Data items

>>>

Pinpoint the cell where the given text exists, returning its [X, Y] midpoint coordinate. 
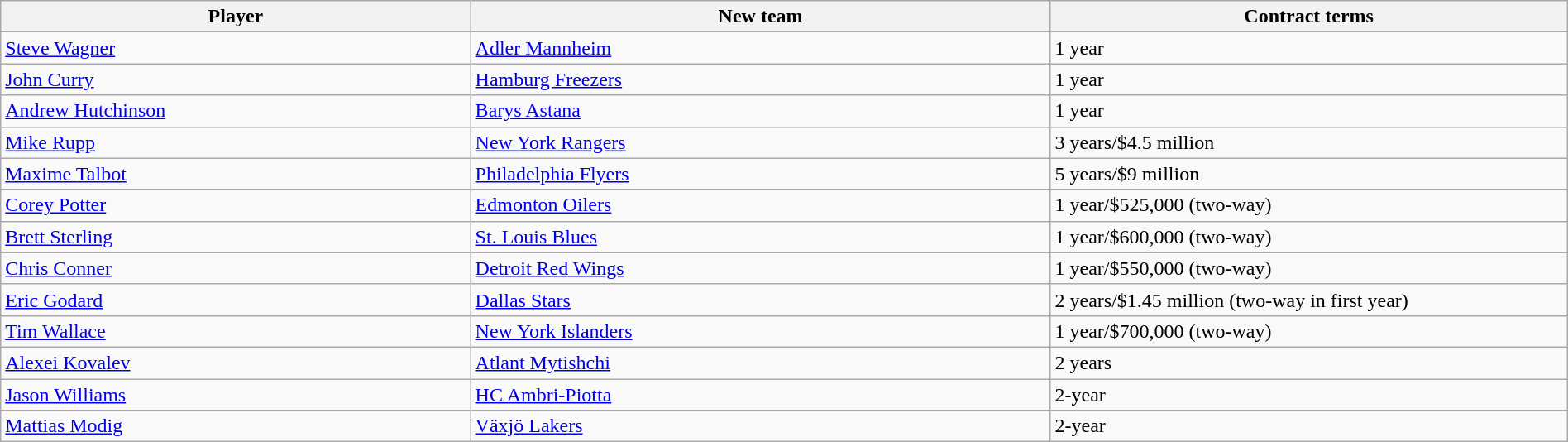
Atlant Mytishchi [761, 362]
3 years/$4.5 million [1308, 142]
2 years [1308, 362]
New York Rangers [761, 142]
Maxime Talbot [236, 174]
Player [236, 17]
Alexei Kovalev [236, 362]
HC Ambri-Piotta [761, 394]
2 years/$1.45 million (two-way in first year) [1308, 299]
Contract terms [1308, 17]
Växjö Lakers [761, 426]
Jason Williams [236, 394]
1 year/$600,000 (two-way) [1308, 237]
St. Louis Blues [761, 237]
Hamburg Freezers [761, 79]
Steve Wagner [236, 48]
Adler Mannheim [761, 48]
John Curry [236, 79]
Eric Godard [236, 299]
Philadelphia Flyers [761, 174]
Dallas Stars [761, 299]
1 year/$550,000 (two-way) [1308, 268]
5 years/$9 million [1308, 174]
Andrew Hutchinson [236, 111]
Tim Wallace [236, 331]
Mike Rupp [236, 142]
1 year/$700,000 (two-way) [1308, 331]
Edmonton Oilers [761, 205]
New York Islanders [761, 331]
Corey Potter [236, 205]
Chris Conner [236, 268]
Mattias Modig [236, 426]
Brett Sterling [236, 237]
New team [761, 17]
1 year/$525,000 (two-way) [1308, 205]
Detroit Red Wings [761, 268]
Barys Astana [761, 111]
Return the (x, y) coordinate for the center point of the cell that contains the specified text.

<<<

- [Requirement] Please retype all of the records above word for word, keeping every line and number unchanged but leaving out the pictures.

- [Reply]
Pinpoint the cell where the given text exists, returning its [X, Y] midpoint coordinate. 
Atlant Mytishchi [761, 362]
3 years/$4.5 million [1308, 142]
2 years [1308, 362]
New York Rangers [761, 142]
Maxime Talbot [236, 174]
Player [236, 17]
Alexei Kovalev [236, 362]
HC Ambri-Piotta [761, 394]
2 years/$1.45 million (two-way in first year) [1308, 299]
Contract terms [1308, 17]
Växjö Lakers [761, 426]
Jason Williams [236, 394]
1 year/$600,000 (two-way) [1308, 237]
St. Louis Blues [761, 237]
Hamburg Freezers [761, 79]
Steve Wagner [236, 48]
Adler Mannheim [761, 48]
John Curry [236, 79]
Eric Godard [236, 299]
Philadelphia Flyers [761, 174]
Dallas Stars [761, 299]
1 year/$550,000 (two-way) [1308, 268]
5 years/$9 million [1308, 174]
Andrew Hutchinson [236, 111]
Tim Wallace [236, 331]
Mike Rupp [236, 142]
1 year/$700,000 (two-way) [1308, 331]
Edmonton Oilers [761, 205]
New York Islanders [761, 331]
Corey Potter [236, 205]
Chris Conner [236, 268]
Mattias Modig [236, 426]
Brett Sterling [236, 237]
New team [761, 17]
1 year/$525,000 (two-way) [1308, 205]
Detroit Red Wings [761, 268]
Barys Astana [761, 111]
Return the (x, y) coordinate for the center point of the cell that contains the specified text.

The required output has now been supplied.